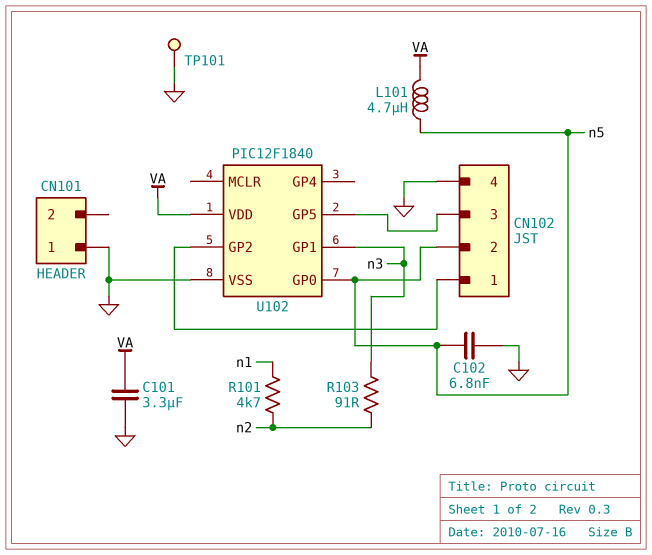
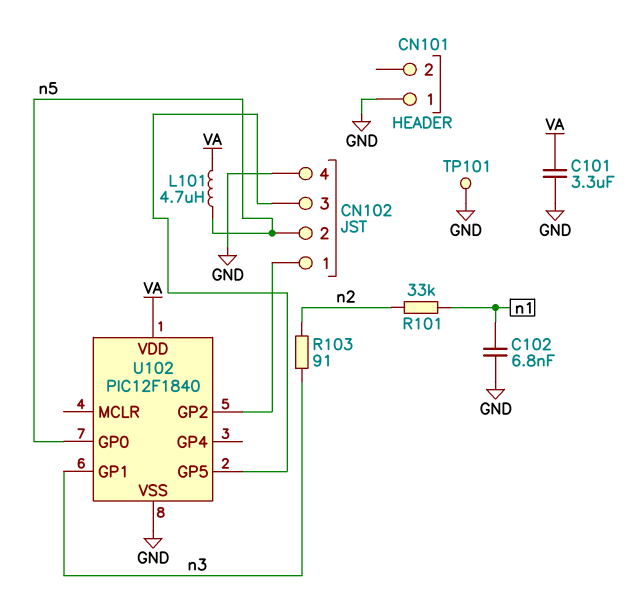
C102: 6.8nF (GND, n5) -> 6.8nF (GND, n1)
R101: 4.7k (n1, n2) -> 33k (n1, n2)

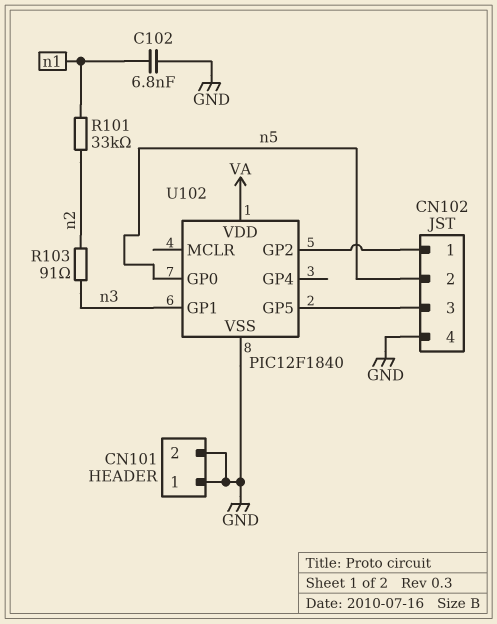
C101: 3.3uF (GND, VA) -> none
CN101 pin 2: none -> GND
L101: 4.7uH (VA, n5) -> none
TP101: test point (GND) -> none

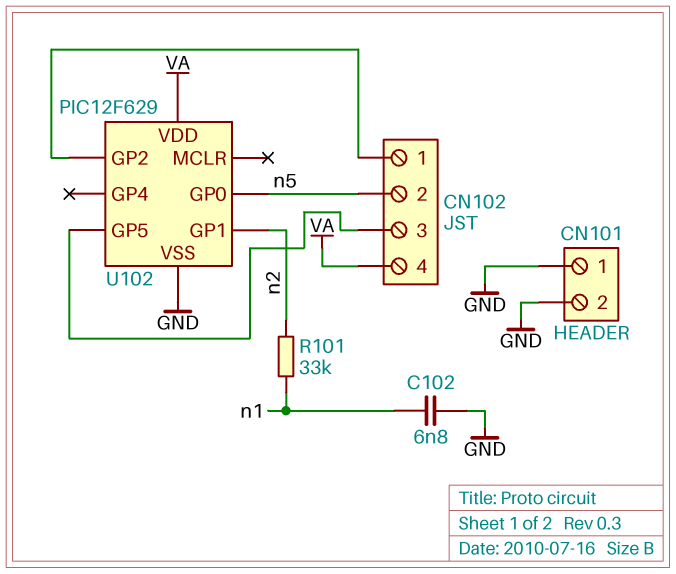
CN102 pin 4: GND -> VA
R103: 91 (n2, n3) -> none
U102: PIC12F1840 -> PIC12F629
U102 pin GP1: n3 -> n2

[Your instructions] Leave the images out and give the rest of the data again exactly.

[The answer]
C102: 6.8nF (GND, n5) -> 6.8nF (GND, n1)
R101: 4.7k (n1, n2) -> 33k (n1, n2)

C101: 3.3uF (GND, VA) -> none
CN101 pin 2: none -> GND
L101: 4.7uH (VA, n5) -> none
TP101: test point (GND) -> none

CN102 pin 4: GND -> VA
R103: 91 (n2, n3) -> none
U102: PIC12F1840 -> PIC12F629
U102 pin GP1: n3 -> n2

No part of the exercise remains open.